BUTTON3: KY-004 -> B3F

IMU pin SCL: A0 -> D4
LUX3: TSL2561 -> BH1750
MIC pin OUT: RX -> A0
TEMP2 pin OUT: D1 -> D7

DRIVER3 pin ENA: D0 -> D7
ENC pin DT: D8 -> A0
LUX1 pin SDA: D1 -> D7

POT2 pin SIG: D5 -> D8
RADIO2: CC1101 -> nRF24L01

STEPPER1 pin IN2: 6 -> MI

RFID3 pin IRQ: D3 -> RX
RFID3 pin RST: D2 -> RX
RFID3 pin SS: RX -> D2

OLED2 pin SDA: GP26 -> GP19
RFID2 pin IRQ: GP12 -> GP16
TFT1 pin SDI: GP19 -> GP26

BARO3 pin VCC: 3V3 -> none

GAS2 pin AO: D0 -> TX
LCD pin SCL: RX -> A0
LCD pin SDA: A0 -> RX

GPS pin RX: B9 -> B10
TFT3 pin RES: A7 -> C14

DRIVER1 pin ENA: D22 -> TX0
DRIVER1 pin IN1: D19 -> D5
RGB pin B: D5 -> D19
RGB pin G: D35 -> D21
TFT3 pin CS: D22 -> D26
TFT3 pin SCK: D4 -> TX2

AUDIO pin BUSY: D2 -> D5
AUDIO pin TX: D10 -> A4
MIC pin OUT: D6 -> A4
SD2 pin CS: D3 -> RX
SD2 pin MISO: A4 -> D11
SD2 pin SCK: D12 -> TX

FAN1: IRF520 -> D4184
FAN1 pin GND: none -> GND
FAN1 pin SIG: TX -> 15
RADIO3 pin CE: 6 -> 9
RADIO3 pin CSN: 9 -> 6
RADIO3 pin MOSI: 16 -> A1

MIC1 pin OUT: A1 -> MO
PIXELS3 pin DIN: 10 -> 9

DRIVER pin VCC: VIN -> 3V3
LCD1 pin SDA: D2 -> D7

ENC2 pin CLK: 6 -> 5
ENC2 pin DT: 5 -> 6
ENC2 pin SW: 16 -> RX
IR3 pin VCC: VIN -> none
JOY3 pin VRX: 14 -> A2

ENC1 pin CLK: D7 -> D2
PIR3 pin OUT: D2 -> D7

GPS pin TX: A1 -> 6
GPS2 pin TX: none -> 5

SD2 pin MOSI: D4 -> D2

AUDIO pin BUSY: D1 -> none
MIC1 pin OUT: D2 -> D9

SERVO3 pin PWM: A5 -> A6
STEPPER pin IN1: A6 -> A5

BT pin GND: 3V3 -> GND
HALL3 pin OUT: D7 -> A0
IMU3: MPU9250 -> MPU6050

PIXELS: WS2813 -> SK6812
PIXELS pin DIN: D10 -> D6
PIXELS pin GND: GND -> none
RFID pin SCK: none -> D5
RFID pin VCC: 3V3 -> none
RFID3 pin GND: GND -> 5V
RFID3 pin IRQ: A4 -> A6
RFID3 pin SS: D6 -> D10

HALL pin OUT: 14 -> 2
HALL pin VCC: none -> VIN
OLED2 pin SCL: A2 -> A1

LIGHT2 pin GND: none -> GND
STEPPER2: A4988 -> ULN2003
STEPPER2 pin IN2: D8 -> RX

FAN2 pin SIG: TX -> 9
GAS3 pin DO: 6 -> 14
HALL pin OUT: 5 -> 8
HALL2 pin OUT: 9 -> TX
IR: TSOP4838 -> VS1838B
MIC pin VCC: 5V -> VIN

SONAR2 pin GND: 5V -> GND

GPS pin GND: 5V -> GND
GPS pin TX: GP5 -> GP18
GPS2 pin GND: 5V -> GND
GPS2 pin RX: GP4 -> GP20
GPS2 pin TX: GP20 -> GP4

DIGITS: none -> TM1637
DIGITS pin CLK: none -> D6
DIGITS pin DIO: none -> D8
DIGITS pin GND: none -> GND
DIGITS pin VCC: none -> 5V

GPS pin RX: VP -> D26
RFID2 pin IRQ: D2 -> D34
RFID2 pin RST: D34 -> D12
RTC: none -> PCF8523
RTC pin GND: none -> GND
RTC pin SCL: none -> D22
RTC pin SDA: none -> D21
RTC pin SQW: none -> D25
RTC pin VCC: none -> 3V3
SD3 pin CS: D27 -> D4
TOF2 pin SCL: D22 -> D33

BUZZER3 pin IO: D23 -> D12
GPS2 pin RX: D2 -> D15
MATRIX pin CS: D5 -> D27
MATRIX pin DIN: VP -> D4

▬▬▬▬▬▬

INSTRUCTIONS FOR THE TASK: Please print each entry once more, exactly as it reads.

RESPONSE FOR THIS EXERCISE:
BUTTON3: KY-004 -> B3F

IMU pin SCL: A0 -> D4
LUX3: TSL2561 -> BH1750
MIC pin OUT: RX -> A0
TEMP2 pin OUT: D1 -> D7

DRIVER3 pin ENA: D0 -> D7
ENC pin DT: D8 -> A0
LUX1 pin SDA: D1 -> D7

POT2 pin SIG: D5 -> D8
RADIO2: CC1101 -> nRF24L01

STEPPER1 pin IN2: 6 -> MI

RFID3 pin IRQ: D3 -> RX
RFID3 pin RST: D2 -> RX
RFID3 pin SS: RX -> D2

OLED2 pin SDA: GP26 -> GP19
RFID2 pin IRQ: GP12 -> GP16
TFT1 pin SDI: GP19 -> GP26

BARO3 pin VCC: 3V3 -> none

GAS2 pin AO: D0 -> TX
LCD pin SCL: RX -> A0
LCD pin SDA: A0 -> RX

GPS pin RX: B9 -> B10
TFT3 pin RES: A7 -> C14

DRIVER1 pin ENA: D22 -> TX0
DRIVER1 pin IN1: D19 -> D5
RGB pin B: D5 -> D19
RGB pin G: D35 -> D21
TFT3 pin CS: D22 -> D26
TFT3 pin SCK: D4 -> TX2

AUDIO pin BUSY: D2 -> D5
AUDIO pin TX: D10 -> A4
MIC pin OUT: D6 -> A4
SD2 pin CS: D3 -> RX
SD2 pin MISO: A4 -> D11
SD2 pin SCK: D12 -> TX

FAN1: IRF520 -> D4184
FAN1 pin GND: none -> GND
FAN1 pin SIG: TX -> 15
RADIO3 pin CE: 6 -> 9
RADIO3 pin CSN: 9 -> 6
RADIO3 pin MOSI: 16 -> A1

MIC1 pin OUT: A1 -> MO
PIXELS3 pin DIN: 10 -> 9

DRIVER pin VCC: VIN -> 3V3
LCD1 pin SDA: D2 -> D7

ENC2 pin CLK: 6 -> 5
ENC2 pin DT: 5 -> 6
ENC2 pin SW: 16 -> RX
IR3 pin VCC: VIN -> none
JOY3 pin VRX: 14 -> A2

ENC1 pin CLK: D7 -> D2
PIR3 pin OUT: D2 -> D7

GPS pin TX: A1 -> 6
GPS2 pin TX: none -> 5

SD2 pin MOSI: D4 -> D2

AUDIO pin BUSY: D1 -> none
MIC1 pin OUT: D2 -> D9

SERVO3 pin PWM: A5 -> A6
STEPPER pin IN1: A6 -> A5

BT pin GND: 3V3 -> GND
HALL3 pin OUT: D7 -> A0
IMU3: MPU9250 -> MPU6050

PIXELS: WS2813 -> SK6812
PIXELS pin DIN: D10 -> D6
PIXELS pin GND: GND -> none
RFID pin SCK: none -> D5
RFID pin VCC: 3V3 -> none
RFID3 pin GND: GND -> 5V
RFID3 pin IRQ: A4 -> A6
RFID3 pin SS: D6 -> D10

HALL pin OUT: 14 -> 2
HALL pin VCC: none -> VIN
OLED2 pin SCL: A2 -> A1

LIGHT2 pin GND: none -> GND
STEPPER2: A4988 -> ULN2003
STEPPER2 pin IN2: D8 -> RX

FAN2 pin SIG: TX -> 9
GAS3 pin DO: 6 -> 14
HALL pin OUT: 5 -> 8
HALL2 pin OUT: 9 -> TX
IR: TSOP4838 -> VS1838B
MIC pin VCC: 5V -> VIN

SONAR2 pin GND: 5V -> GND

GPS pin GND: 5V -> GND
GPS pin TX: GP5 -> GP18
GPS2 pin GND: 5V -> GND
GPS2 pin RX: GP4 -> GP20
GPS2 pin TX: GP20 -> GP4

DIGITS: none -> TM1637
DIGITS pin CLK: none -> D6
DIGITS pin DIO: none -> D8
DIGITS pin GND: none -> GND
DIGITS pin VCC: none -> 5V

GPS pin RX: VP -> D26
RFID2 pin IRQ: D2 -> D34
RFID2 pin RST: D34 -> D12
RTC: none -> PCF8523
RTC pin GND: none -> GND
RTC pin SCL: none -> D22
RTC pin SDA: none -> D21
RTC pin SQW: none -> D25
RTC pin VCC: none -> 3V3
SD3 pin CS: D27 -> D4
TOF2 pin SCL: D22 -> D33

BUZZER3 pin IO: D23 -> D12
GPS2 pin RX: D2 -> D15
MATRIX pin CS: D5 -> D27
MATRIX pin DIN: VP -> D4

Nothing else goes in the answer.